> WHAT YOU NEED TO DO: Repeat every record word for word and omit the images.

> SUPPLIED DATA:
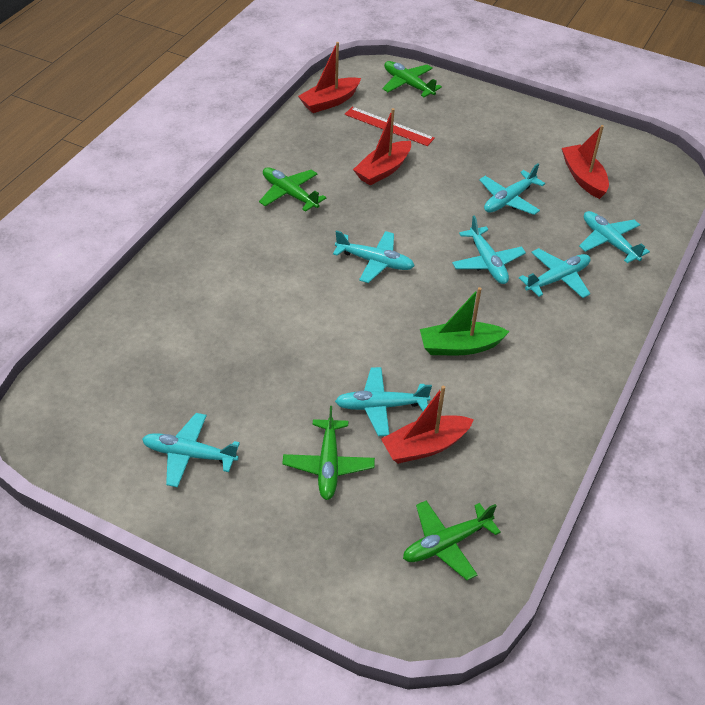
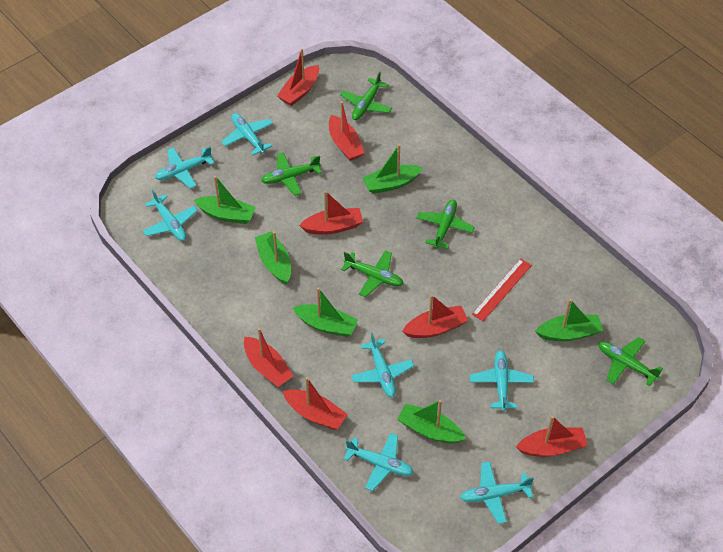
green boat: 1 -> 6
green plane: 4 -> 5
red boat: 4 -> 7

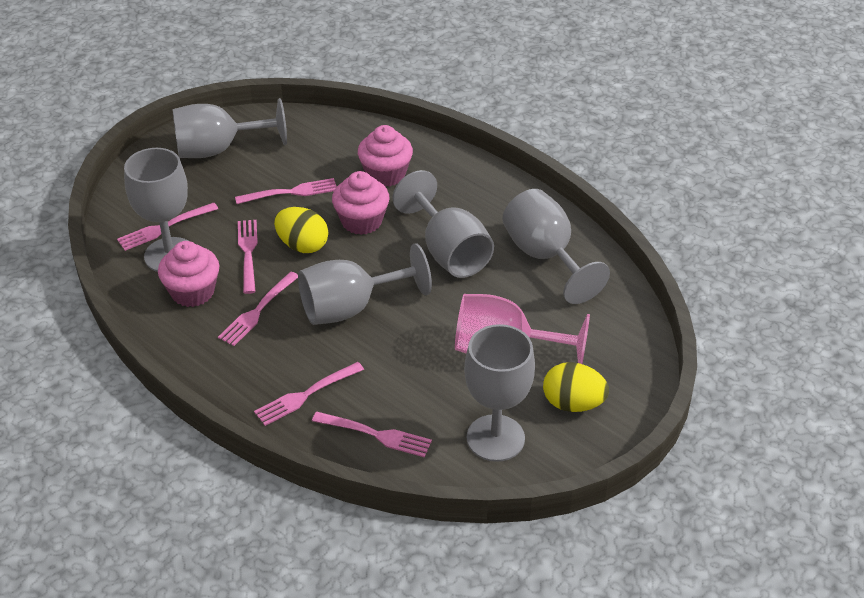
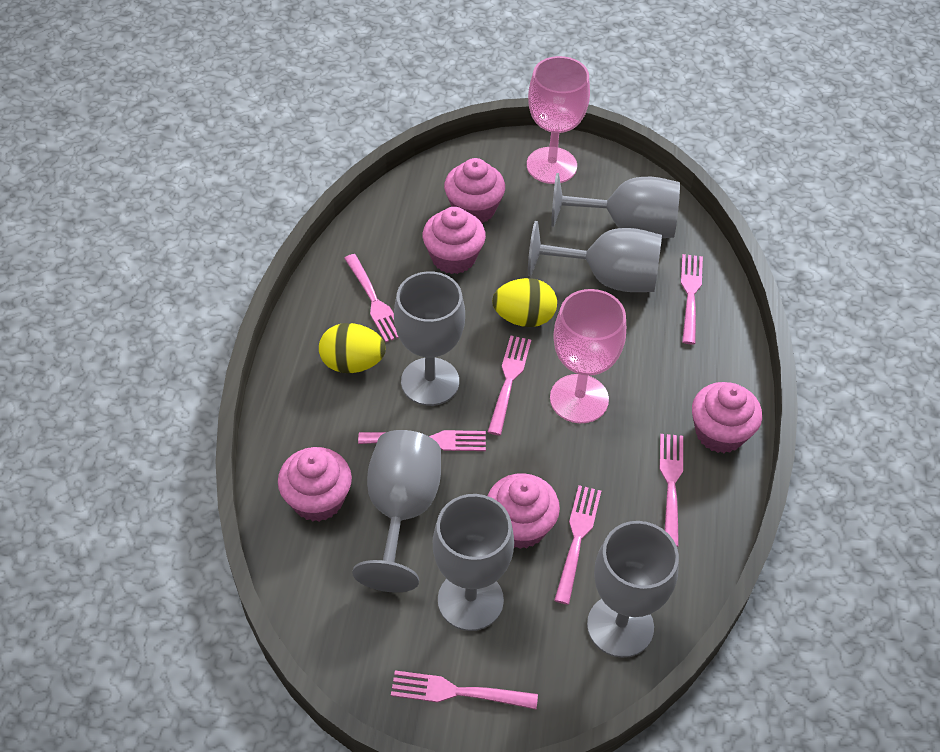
pink cupcake: 3 -> 5
pink fork: 6 -> 7
pink goblet: 1 -> 2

> ANSWER AREA:
green boat: 1 -> 6
green plane: 4 -> 5
red boat: 4 -> 7

pink cupcake: 3 -> 5
pink fork: 6 -> 7
pink goblet: 1 -> 2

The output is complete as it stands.